Instructions for the task: Once the records have been read, set every one down as it stands.

The input:

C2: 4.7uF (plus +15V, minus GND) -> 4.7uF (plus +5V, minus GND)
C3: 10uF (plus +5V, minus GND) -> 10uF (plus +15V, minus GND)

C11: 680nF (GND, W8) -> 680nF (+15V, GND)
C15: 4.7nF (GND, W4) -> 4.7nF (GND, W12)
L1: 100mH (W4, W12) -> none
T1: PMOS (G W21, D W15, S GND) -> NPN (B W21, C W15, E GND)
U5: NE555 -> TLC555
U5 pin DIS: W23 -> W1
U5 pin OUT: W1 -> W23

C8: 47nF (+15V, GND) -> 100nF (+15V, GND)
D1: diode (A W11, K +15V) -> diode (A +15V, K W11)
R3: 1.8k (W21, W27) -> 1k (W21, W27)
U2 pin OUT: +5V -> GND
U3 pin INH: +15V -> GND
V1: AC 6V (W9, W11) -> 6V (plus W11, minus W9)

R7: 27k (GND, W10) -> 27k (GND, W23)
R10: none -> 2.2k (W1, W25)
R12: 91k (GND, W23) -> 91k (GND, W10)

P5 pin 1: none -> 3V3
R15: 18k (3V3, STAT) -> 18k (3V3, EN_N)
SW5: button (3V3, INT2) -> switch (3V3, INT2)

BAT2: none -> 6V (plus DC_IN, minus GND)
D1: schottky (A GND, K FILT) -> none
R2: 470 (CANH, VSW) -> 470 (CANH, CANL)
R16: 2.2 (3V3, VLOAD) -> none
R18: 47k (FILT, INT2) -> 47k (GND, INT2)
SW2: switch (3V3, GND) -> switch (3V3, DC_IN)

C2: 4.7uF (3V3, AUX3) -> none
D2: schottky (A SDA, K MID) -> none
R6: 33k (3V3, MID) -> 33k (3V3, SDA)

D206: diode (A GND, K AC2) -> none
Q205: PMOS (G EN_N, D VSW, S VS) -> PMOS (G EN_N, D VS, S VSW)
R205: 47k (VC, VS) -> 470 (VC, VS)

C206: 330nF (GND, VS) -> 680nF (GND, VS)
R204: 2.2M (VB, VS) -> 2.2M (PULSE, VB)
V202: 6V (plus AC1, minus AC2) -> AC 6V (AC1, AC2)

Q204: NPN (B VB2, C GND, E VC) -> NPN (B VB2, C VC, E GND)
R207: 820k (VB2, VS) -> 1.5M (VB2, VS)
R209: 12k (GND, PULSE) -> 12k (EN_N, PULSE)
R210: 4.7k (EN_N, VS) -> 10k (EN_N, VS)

Exercise answer:
C2: 4.7uF (plus +15V, minus GND) -> 4.7uF (plus +5V, minus GND)
C3: 10uF (plus +5V, minus GND) -> 10uF (plus +15V, minus GND)

C11: 680nF (GND, W8) -> 680nF (+15V, GND)
C15: 4.7nF (GND, W4) -> 4.7nF (GND, W12)
L1: 100mH (W4, W12) -> none
T1: PMOS (G W21, D W15, S GND) -> NPN (B W21, C W15, E GND)
U5: NE555 -> TLC555
U5 pin DIS: W23 -> W1
U5 pin OUT: W1 -> W23

C8: 47nF (+15V, GND) -> 100nF (+15V, GND)
D1: diode (A W11, K +15V) -> diode (A +15V, K W11)
R3: 1.8k (W21, W27) -> 1k (W21, W27)
U2 pin OUT: +5V -> GND
U3 pin INH: +15V -> GND
V1: AC 6V (W9, W11) -> 6V (plus W11, minus W9)

R7: 27k (GND, W10) -> 27k (GND, W23)
R10: none -> 2.2k (W1, W25)
R12: 91k (GND, W23) -> 91k (GND, W10)

P5 pin 1: none -> 3V3
R15: 18k (3V3, STAT) -> 18k (3V3, EN_N)
SW5: button (3V3, INT2) -> switch (3V3, INT2)

BAT2: none -> 6V (plus DC_IN, minus GND)
D1: schottky (A GND, K FILT) -> none
R2: 470 (CANH, VSW) -> 470 (CANH, CANL)
R16: 2.2 (3V3, VLOAD) -> none
R18: 47k (FILT, INT2) -> 47k (GND, INT2)
SW2: switch (3V3, GND) -> switch (3V3, DC_IN)

C2: 4.7uF (3V3, AUX3) -> none
D2: schottky (A SDA, K MID) -> none
R6: 33k (3V3, MID) -> 33k (3V3, SDA)

D206: diode (A GND, K AC2) -> none
Q205: PMOS (G EN_N, D VSW, S VS) -> PMOS (G EN_N, D VS, S VSW)
R205: 47k (VC, VS) -> 470 (VC, VS)

C206: 330nF (GND, VS) -> 680nF (GND, VS)
R204: 2.2M (VB, VS) -> 2.2M (PULSE, VB)
V202: 6V (plus AC1, minus AC2) -> AC 6V (AC1, AC2)

Q204: NPN (B VB2, C GND, E VC) -> NPN (B VB2, C VC, E GND)
R207: 820k (VB2, VS) -> 1.5M (VB2, VS)
R209: 12k (GND, PULSE) -> 12k (EN_N, PULSE)
R210: 4.7k (EN_N, VS) -> 10k (EN_N, VS)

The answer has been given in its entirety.